■ What to do: Find the number of lines below in which the word "plus" appears, and write that number only.

Content revision data:
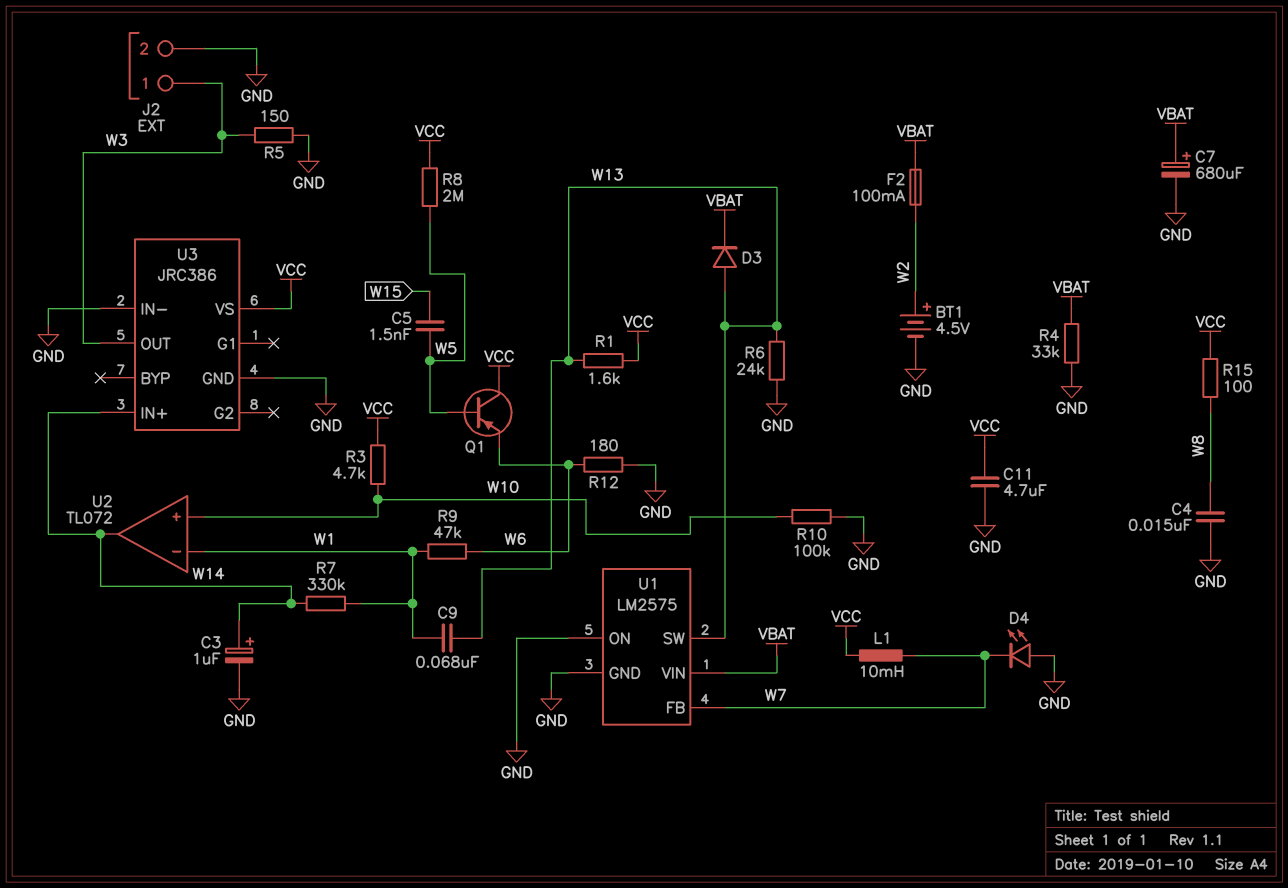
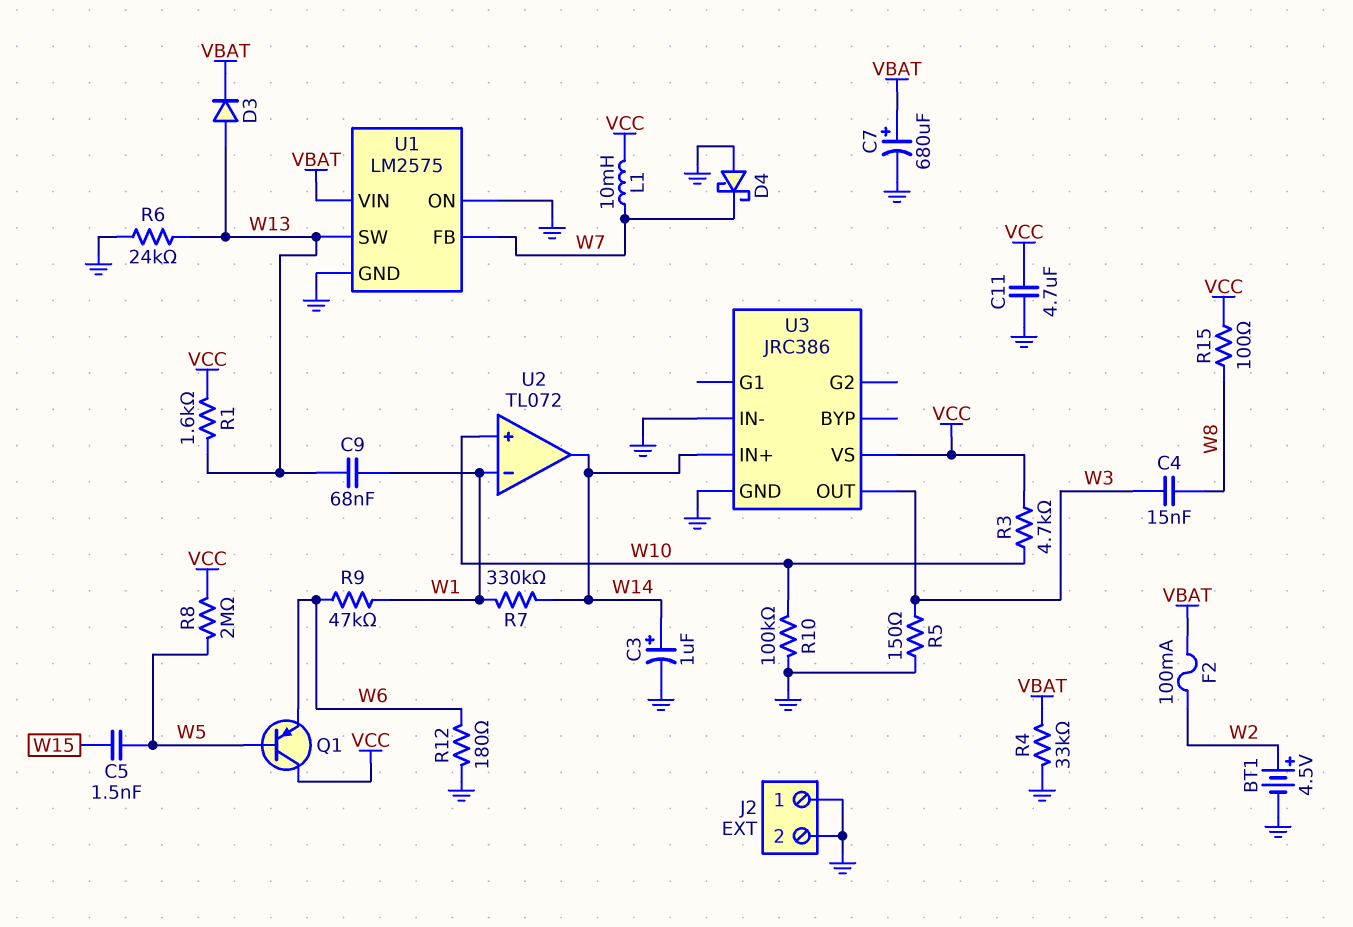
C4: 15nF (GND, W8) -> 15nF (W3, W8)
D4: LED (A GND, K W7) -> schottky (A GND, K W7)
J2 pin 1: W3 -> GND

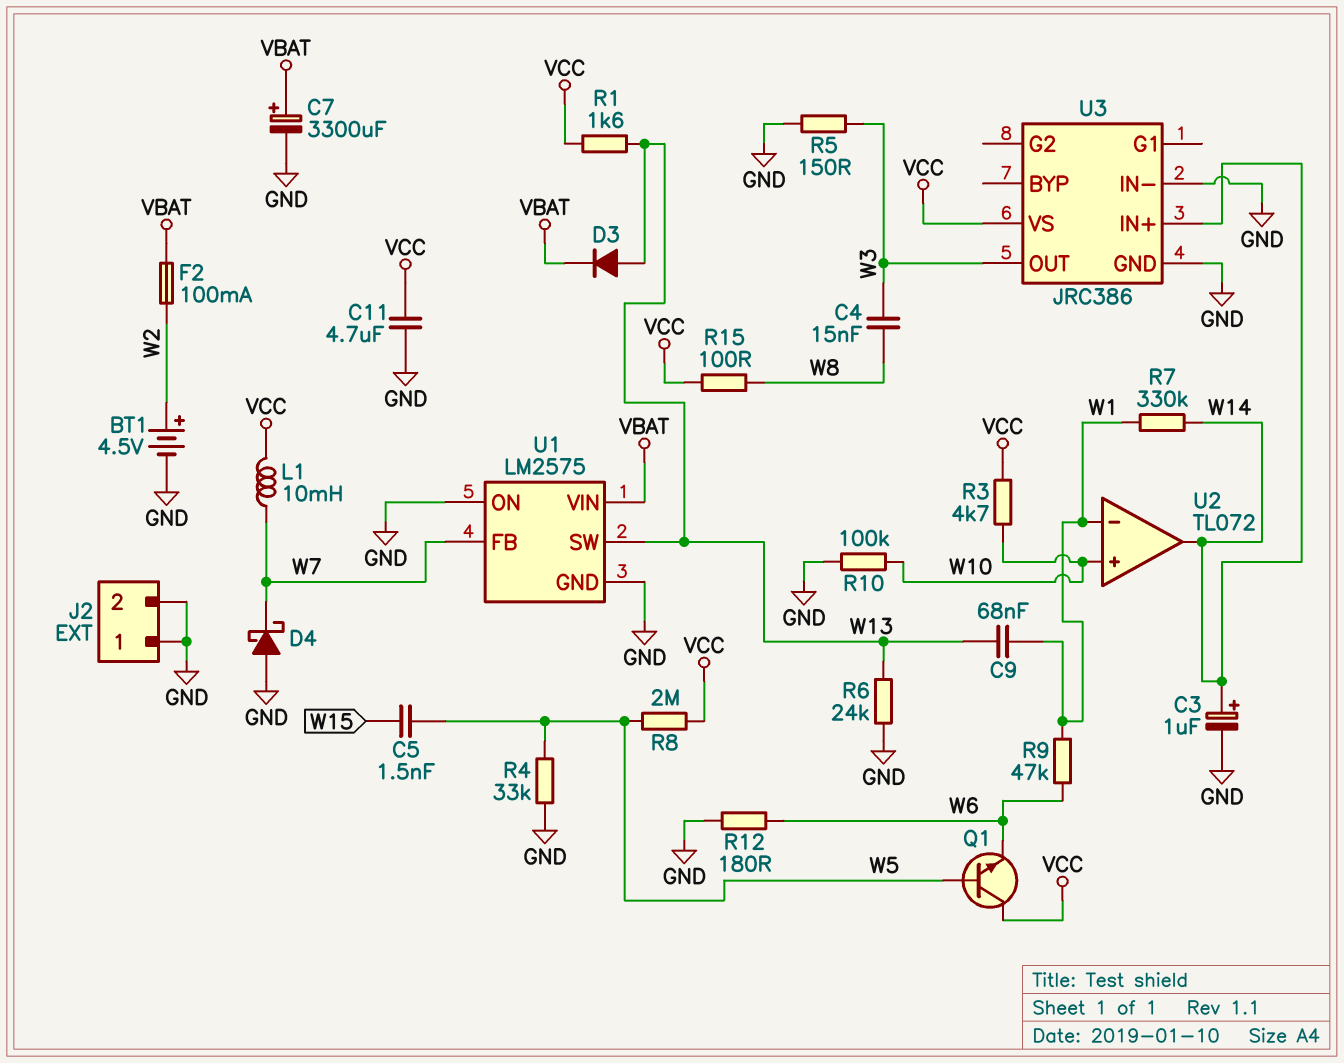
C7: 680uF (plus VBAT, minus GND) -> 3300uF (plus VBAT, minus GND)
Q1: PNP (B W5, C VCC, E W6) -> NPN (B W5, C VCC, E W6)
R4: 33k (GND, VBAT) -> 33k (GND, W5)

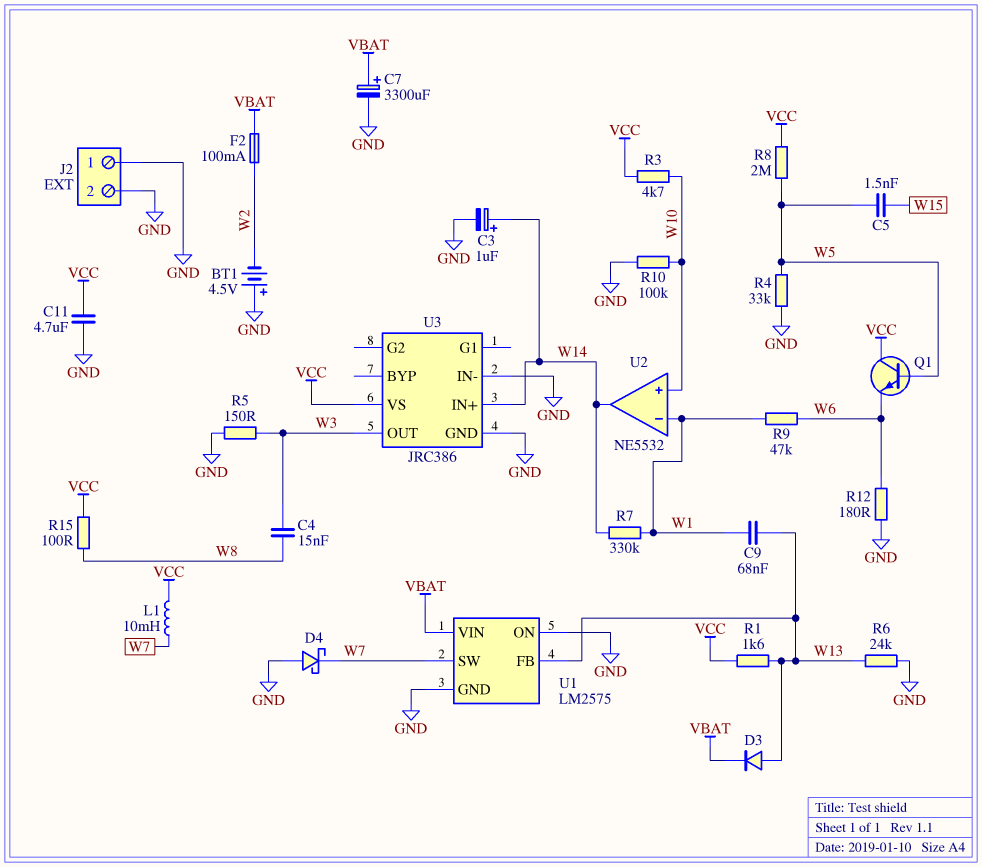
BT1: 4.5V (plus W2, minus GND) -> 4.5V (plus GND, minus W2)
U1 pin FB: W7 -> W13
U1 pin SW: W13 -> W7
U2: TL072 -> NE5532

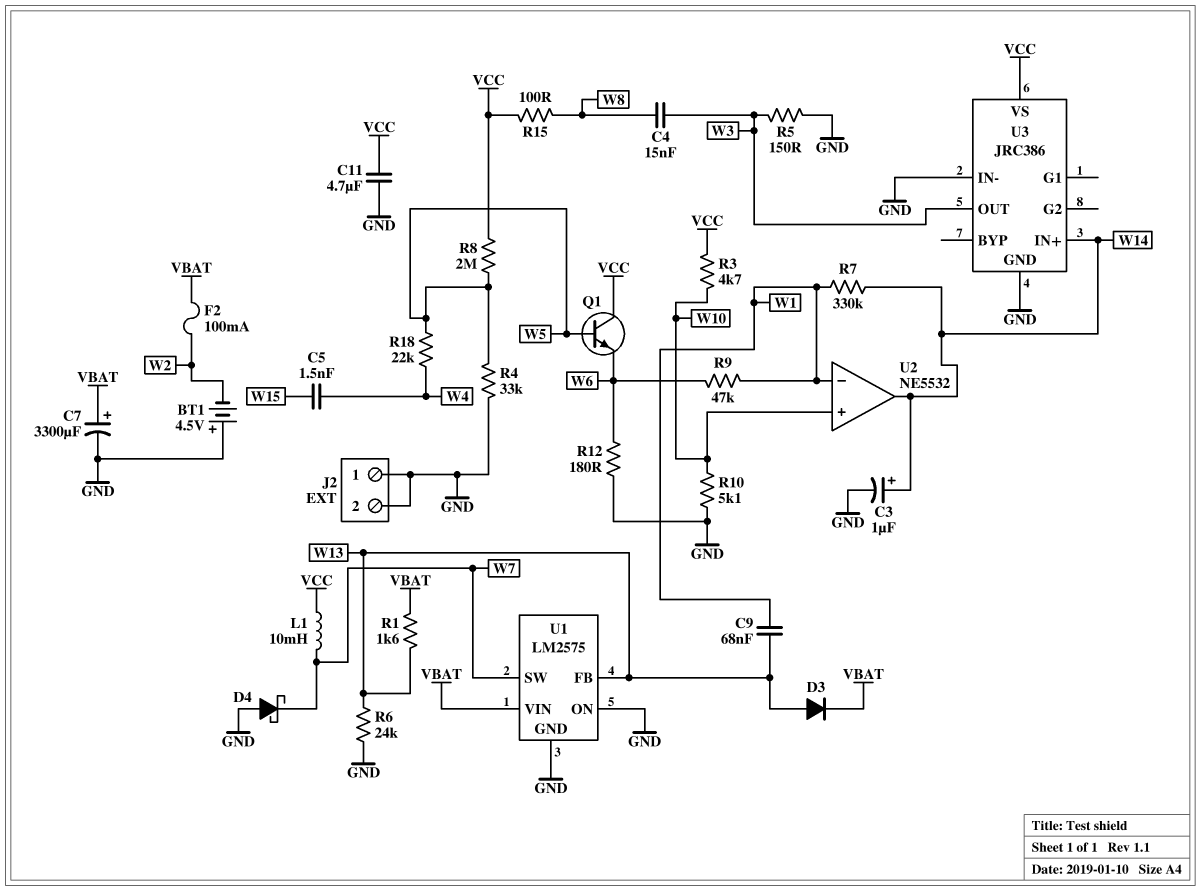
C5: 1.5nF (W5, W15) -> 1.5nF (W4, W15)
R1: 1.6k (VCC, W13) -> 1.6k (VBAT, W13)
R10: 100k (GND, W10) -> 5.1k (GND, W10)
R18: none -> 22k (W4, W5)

==

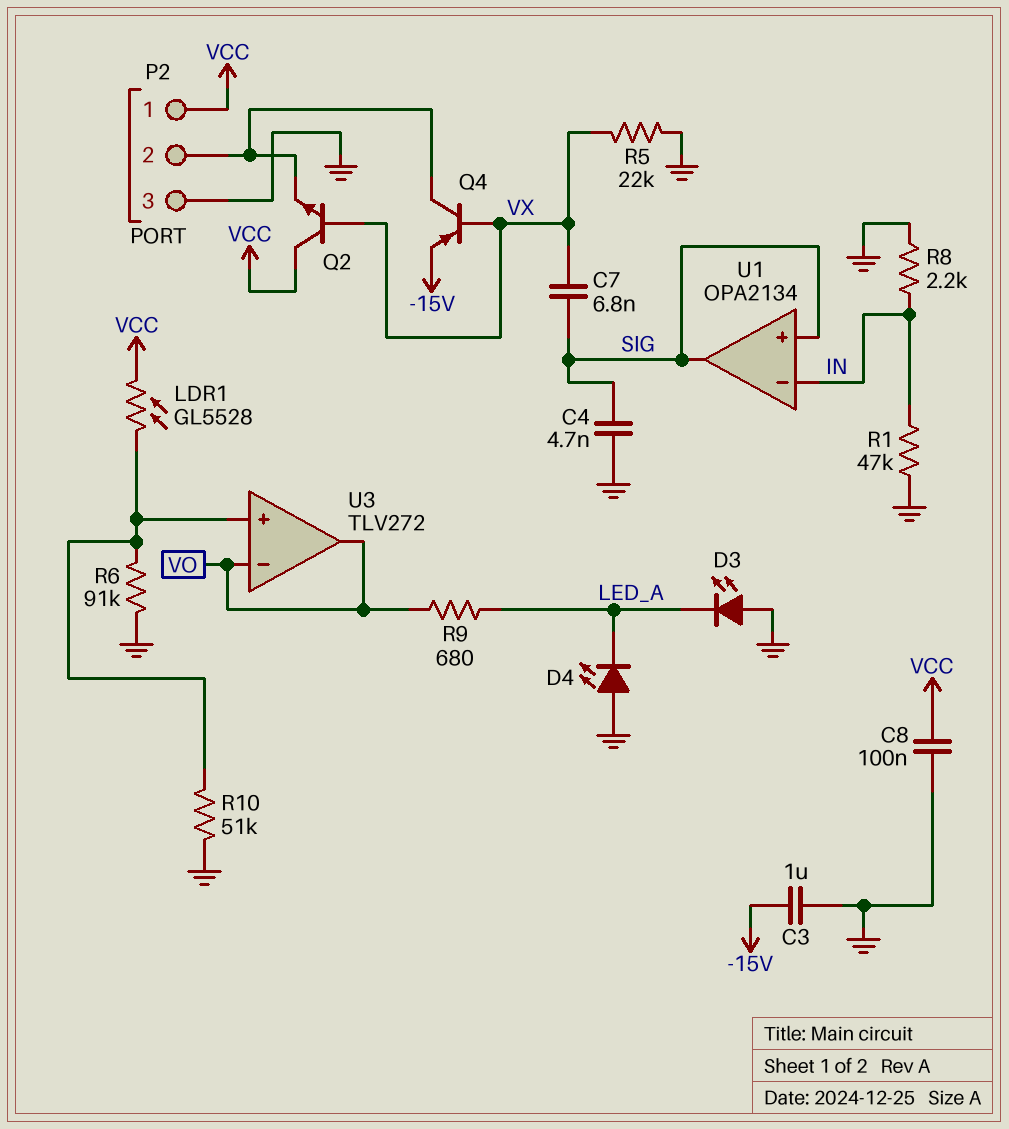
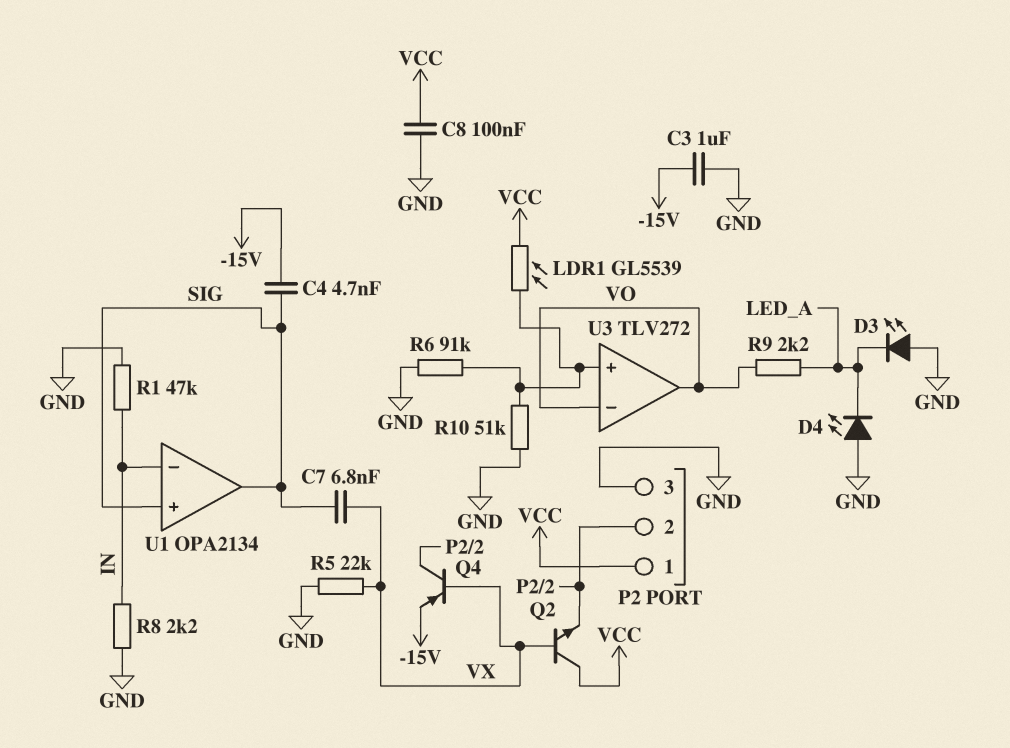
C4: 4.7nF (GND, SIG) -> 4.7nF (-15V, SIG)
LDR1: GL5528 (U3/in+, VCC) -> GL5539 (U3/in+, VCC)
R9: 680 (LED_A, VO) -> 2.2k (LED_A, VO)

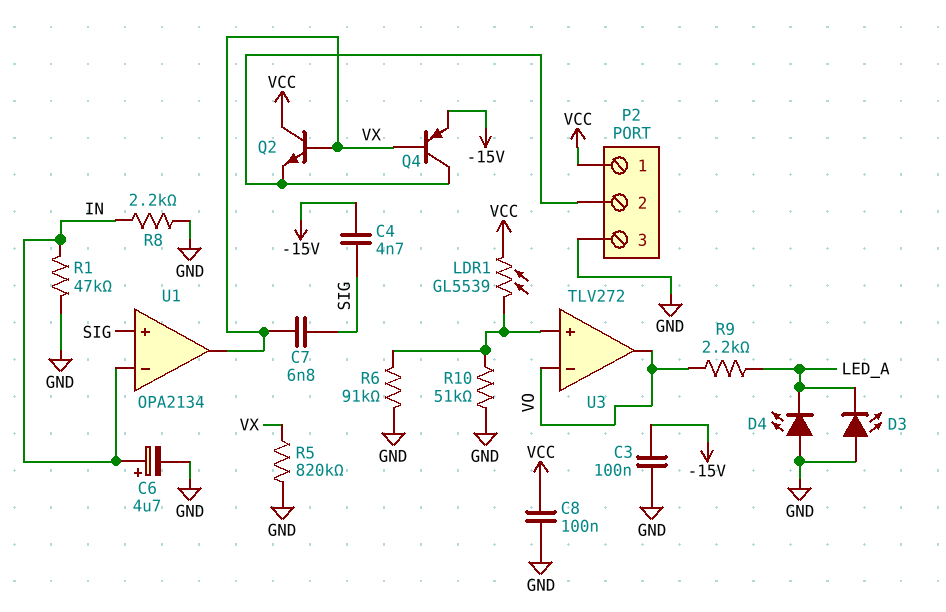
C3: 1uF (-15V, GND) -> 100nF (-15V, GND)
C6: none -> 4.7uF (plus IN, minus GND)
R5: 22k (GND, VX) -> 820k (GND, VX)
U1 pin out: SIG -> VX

■ Answer for this exercise: 3